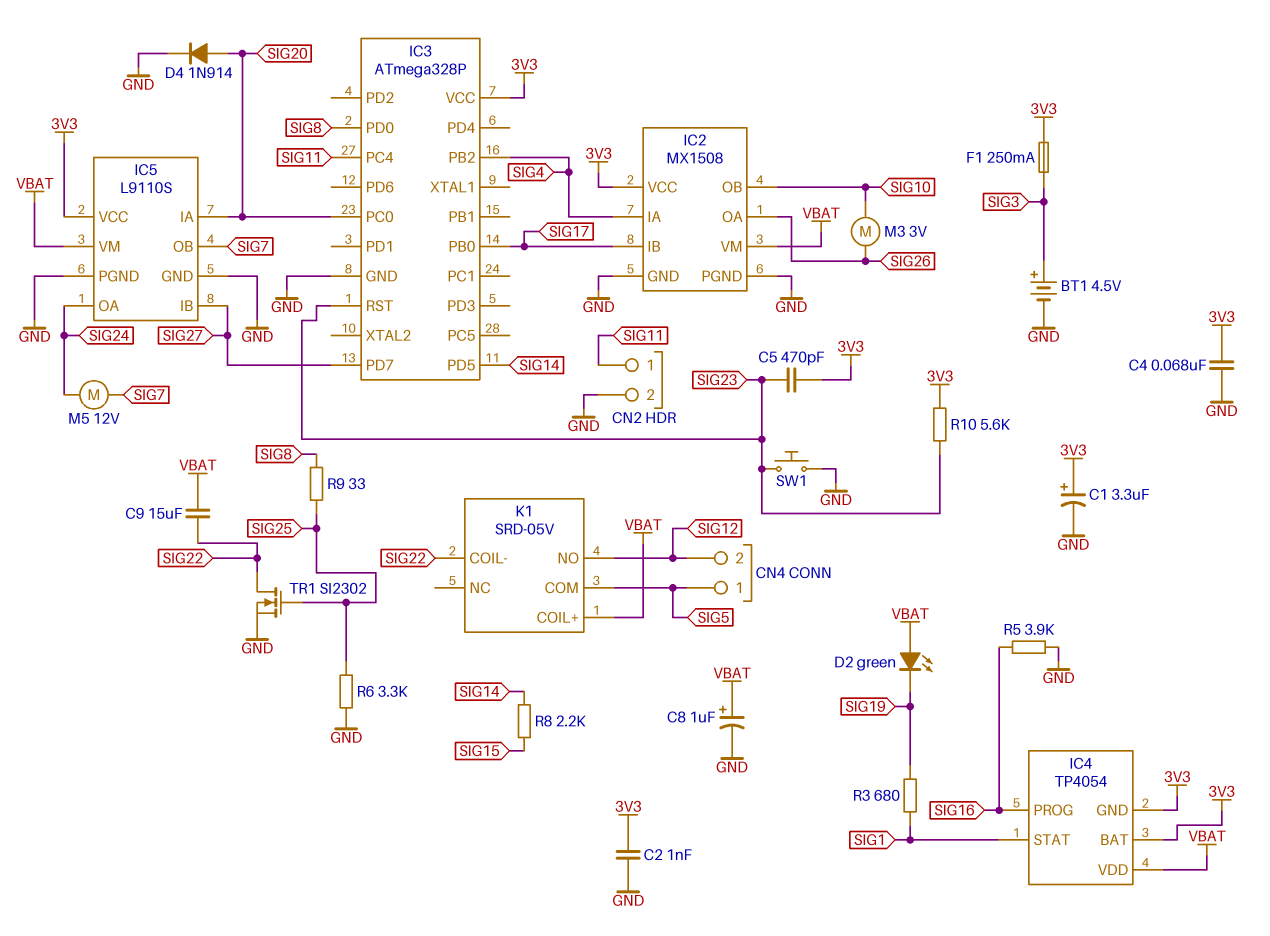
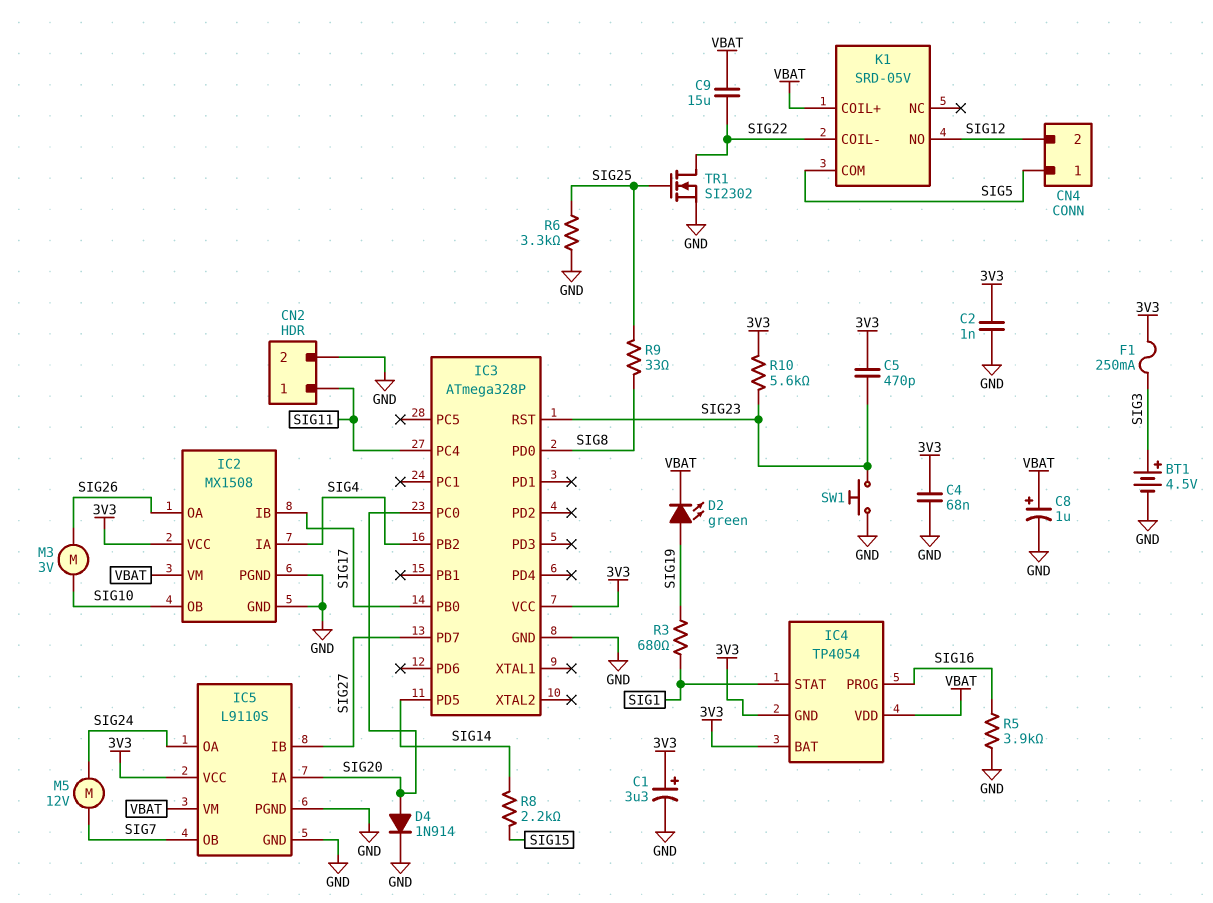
D2: LED green (A VBAT, K SIG19) -> LED green (A SIG19, K VBAT)

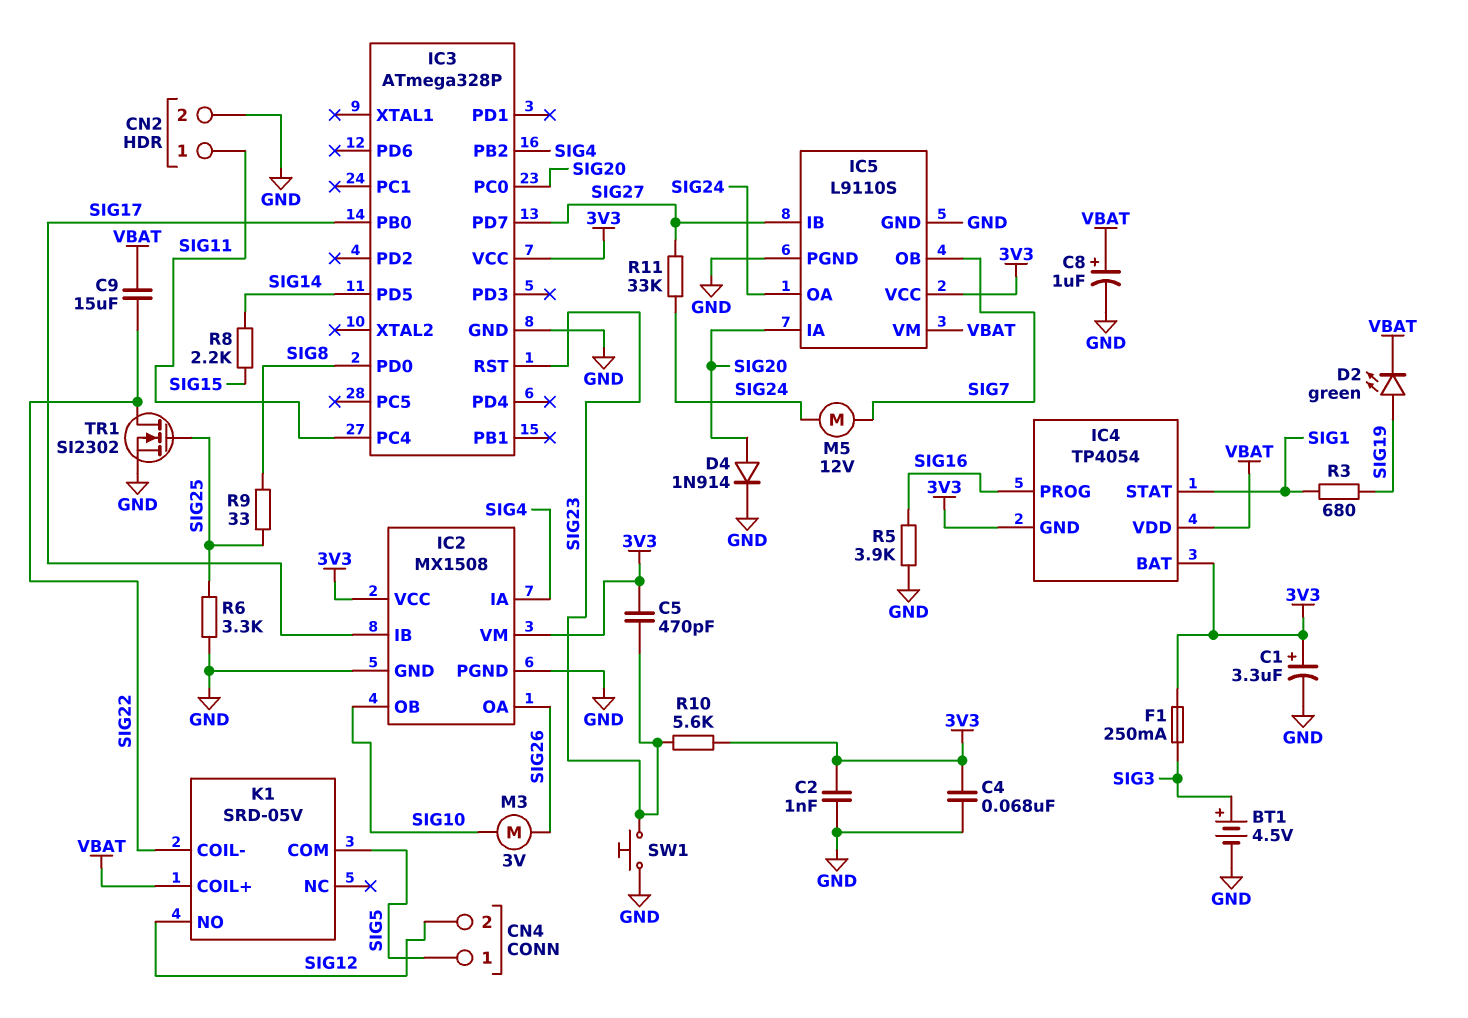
IC2 pin VM: VBAT -> 3V3
R11: none -> 33k (SIG24, SIG27)

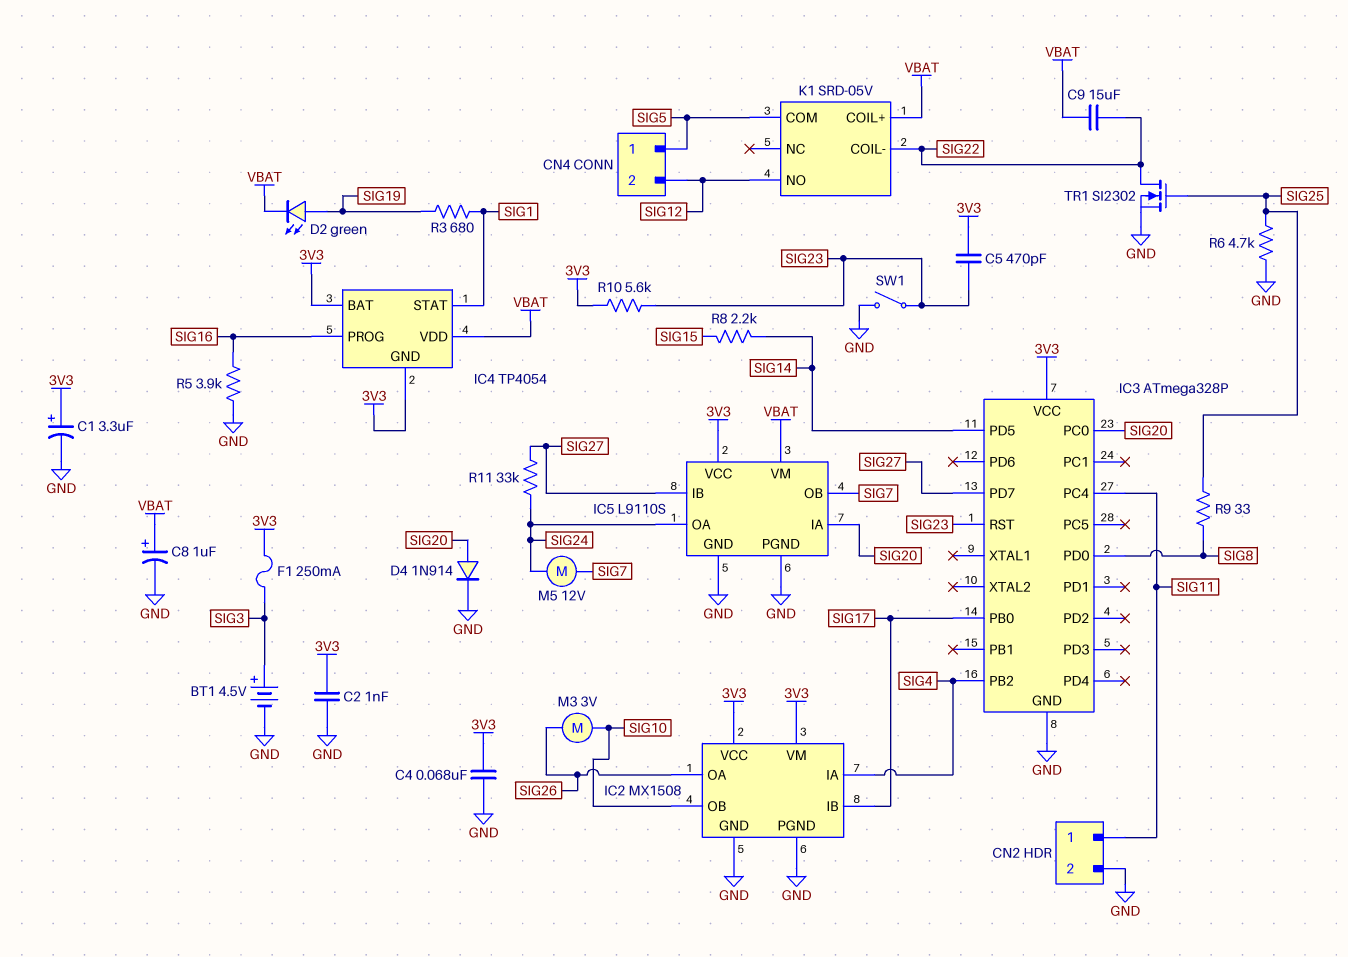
R6: 3.3k (GND, SIG25) -> 4.7k (GND, SIG25)
SW1: button (GND, SIG23) -> switch (GND, SIG23)

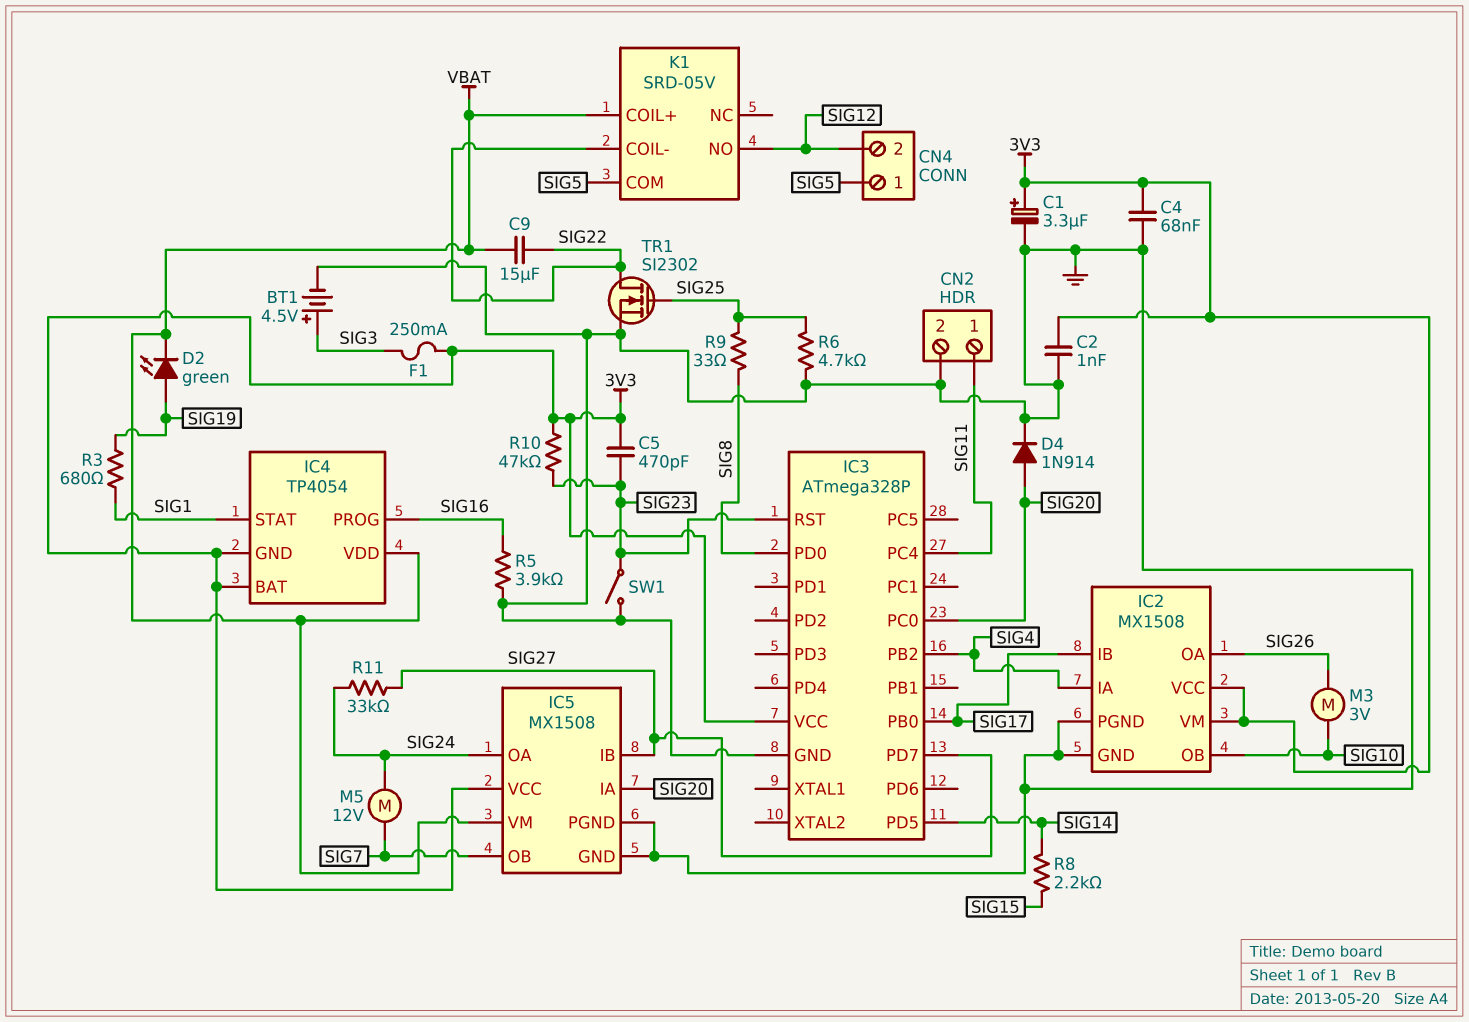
C8: 1uF (plus VBAT, minus GND) -> none
IC5: L9110S -> MX1508
R10: 5.6k (3V3, SIG23) -> 47k (3V3, SIG23)

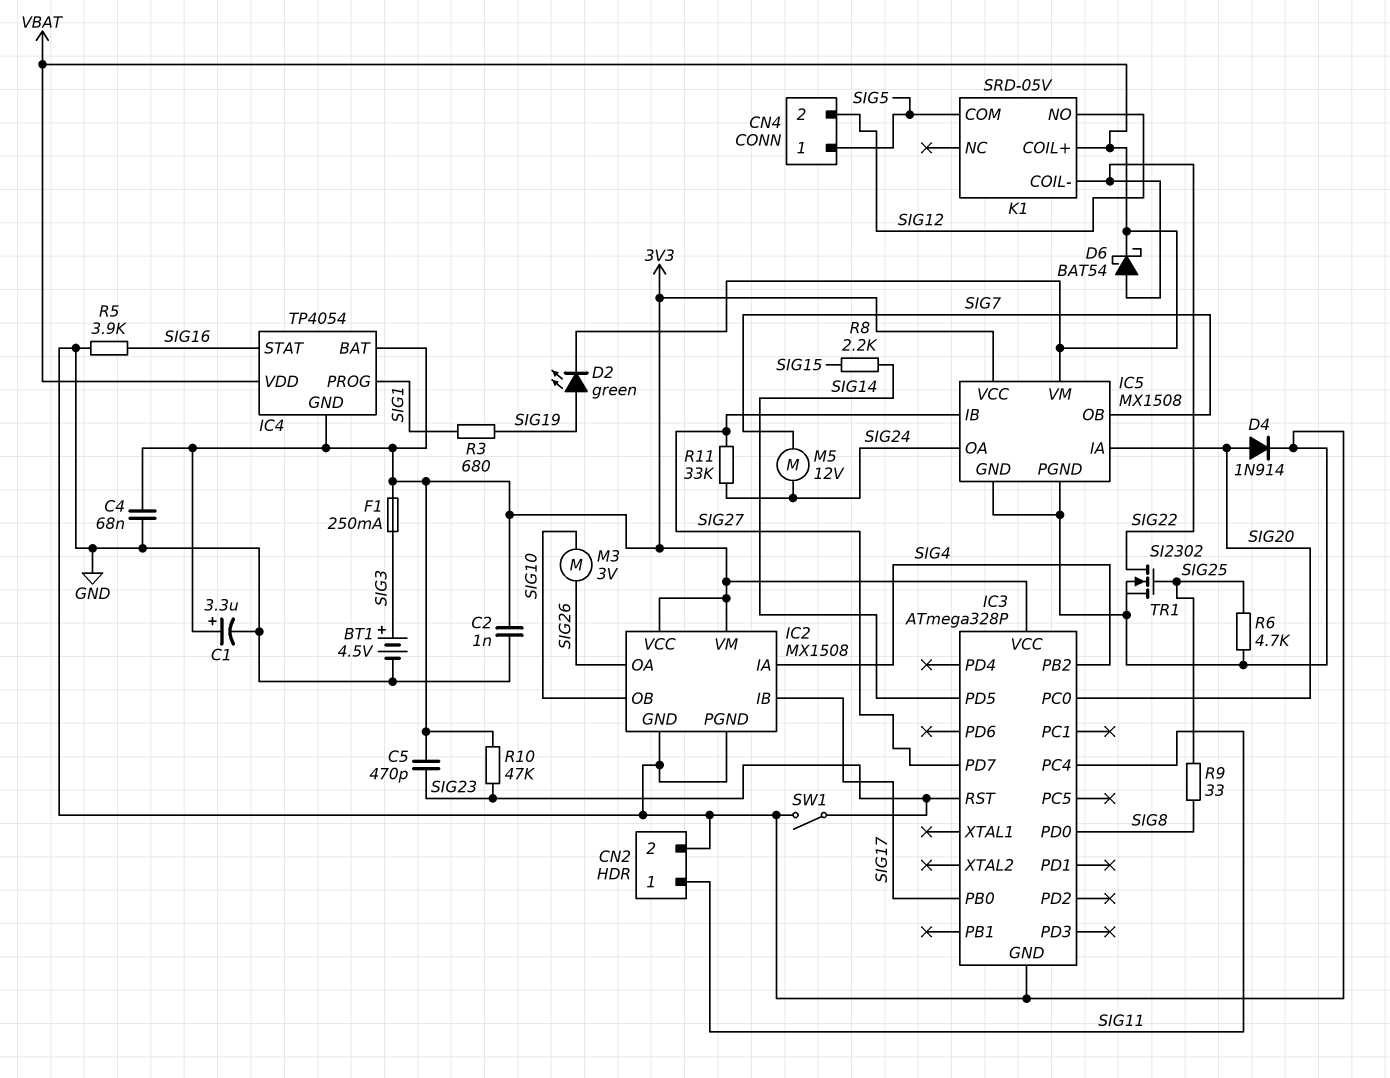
C9: 15uF (SIG22, VBAT) -> none
D6: none -> schottky BAT54 (A SIG22, K VBAT)
IC4 pin PROG: SIG16 -> SIG1
IC4 pin STAT: SIG1 -> SIG16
◇ ◇ ◇ ◇
What you are asked to do =>
Repeat the listing exactly; do not print any picture.

Result below =>
D2: LED green (A VBAT, K SIG19) -> LED green (A SIG19, K VBAT)

IC2 pin VM: VBAT -> 3V3
R11: none -> 33k (SIG24, SIG27)

R6: 3.3k (GND, SIG25) -> 4.7k (GND, SIG25)
SW1: button (GND, SIG23) -> switch (GND, SIG23)

C8: 1uF (plus VBAT, minus GND) -> none
IC5: L9110S -> MX1508
R10: 5.6k (3V3, SIG23) -> 47k (3V3, SIG23)

C9: 15uF (SIG22, VBAT) -> none
D6: none -> schottky BAT54 (A SIG22, K VBAT)
IC4 pin PROG: SIG16 -> SIG1
IC4 pin STAT: SIG1 -> SIG16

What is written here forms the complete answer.